### Task instructions:
Transcribe each record exactly; skip any picture.

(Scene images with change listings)
_ _ _
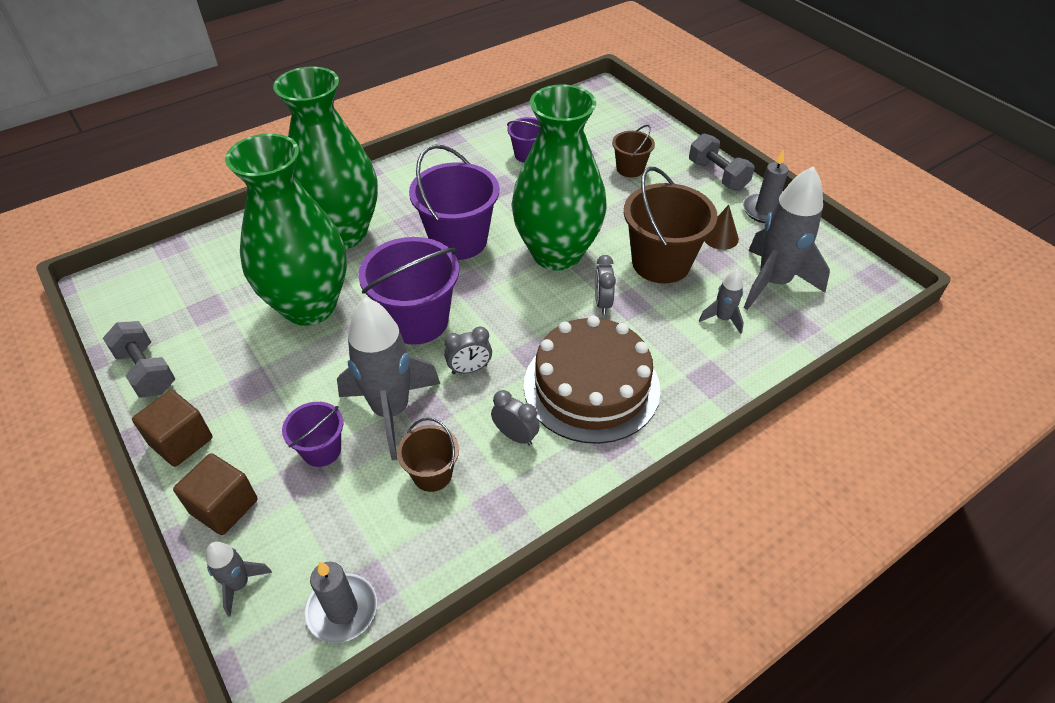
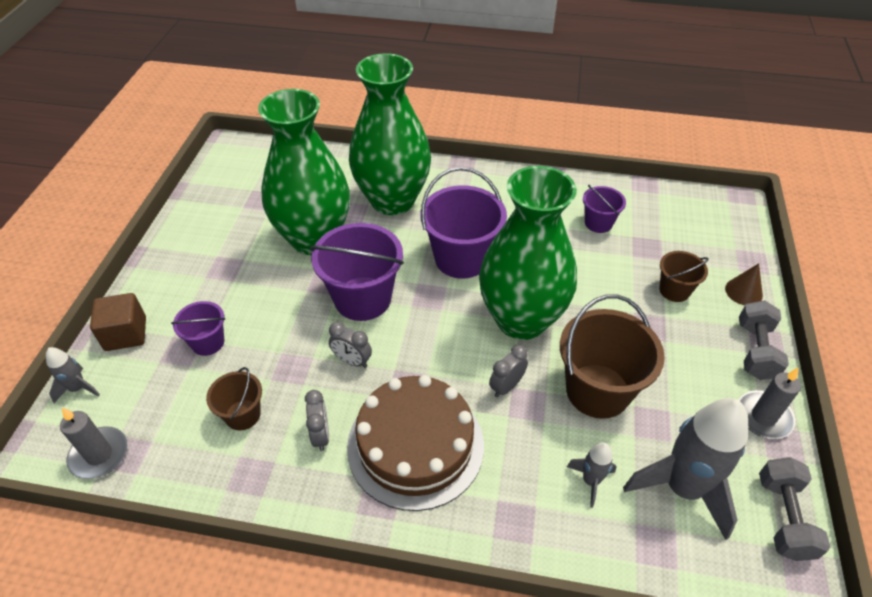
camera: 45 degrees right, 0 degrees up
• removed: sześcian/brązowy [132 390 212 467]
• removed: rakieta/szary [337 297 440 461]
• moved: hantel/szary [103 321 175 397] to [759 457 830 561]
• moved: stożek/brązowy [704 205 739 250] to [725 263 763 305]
_ _ _
### Output of the task:
camera: 45 degrees right, 0 degrees up
• removed: sześcian/brązowy [132 390 212 467]
• removed: rakieta/szary [337 297 440 461]
• moved: hantel/szary [103 321 175 397] to [759 457 830 561]
• moved: stożek/brązowy [704 205 739 250] to [725 263 763 305]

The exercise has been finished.